Top of Data in this exercise

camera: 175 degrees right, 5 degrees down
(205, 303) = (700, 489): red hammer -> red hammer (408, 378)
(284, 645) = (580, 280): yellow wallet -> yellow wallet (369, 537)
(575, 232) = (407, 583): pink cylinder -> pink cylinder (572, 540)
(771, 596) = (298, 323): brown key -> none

Bottom of Data in this exercise
Top of Data in this exercise

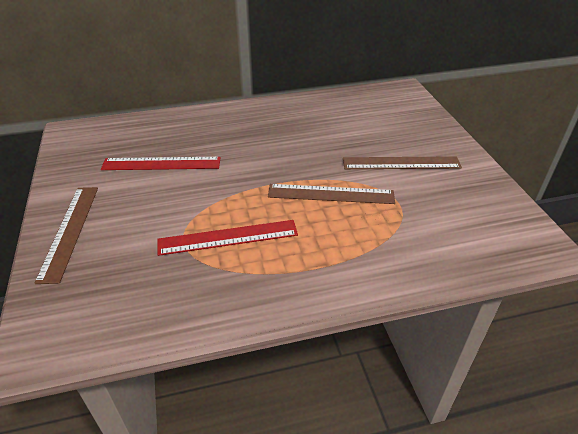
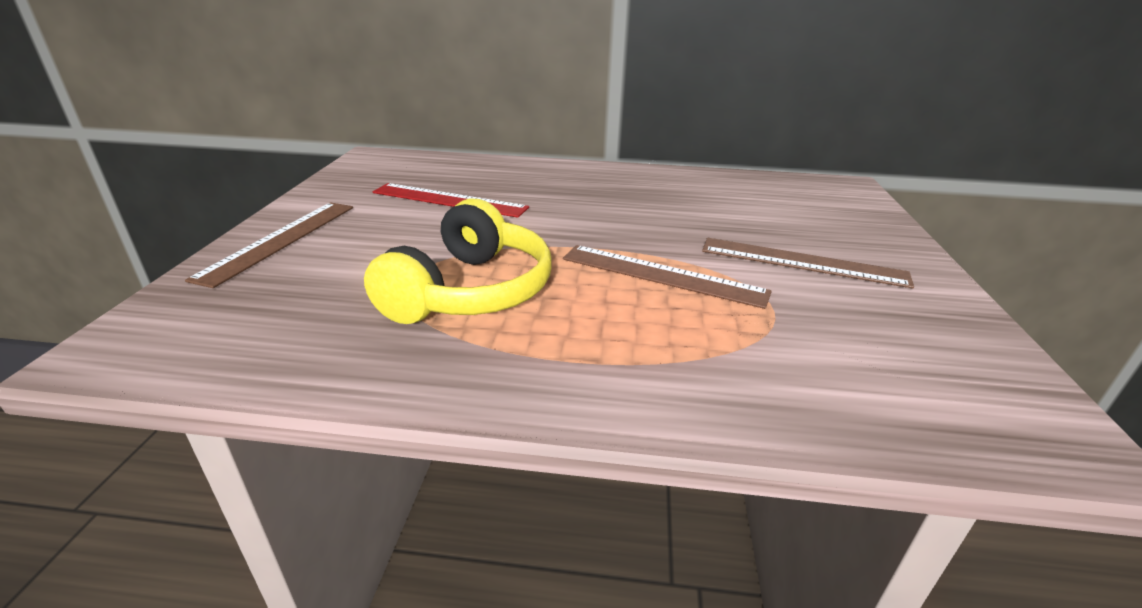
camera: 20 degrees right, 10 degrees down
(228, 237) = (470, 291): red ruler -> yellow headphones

Bottom of Data in this exercise
Top of Data in this exercise

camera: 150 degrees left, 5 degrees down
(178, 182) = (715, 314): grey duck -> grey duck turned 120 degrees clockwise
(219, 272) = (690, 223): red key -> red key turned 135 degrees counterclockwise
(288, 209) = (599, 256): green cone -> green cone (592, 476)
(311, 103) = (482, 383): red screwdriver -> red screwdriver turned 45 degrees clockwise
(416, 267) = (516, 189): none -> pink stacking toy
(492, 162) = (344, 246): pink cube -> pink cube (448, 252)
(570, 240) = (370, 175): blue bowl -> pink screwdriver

Bottom of Data in this exercise

**Instructions to follow:**
Reproduce the lines above, beginning at the line with "(575, 232) = (407, 583): pink" and stopping after the line with "(771, 596) = (298, 323): brown key -> none", exactly as they are.

**Finished task:**
(575, 232) = (407, 583): pink cylinder -> pink cylinder (572, 540)
(771, 596) = (298, 323): brown key -> none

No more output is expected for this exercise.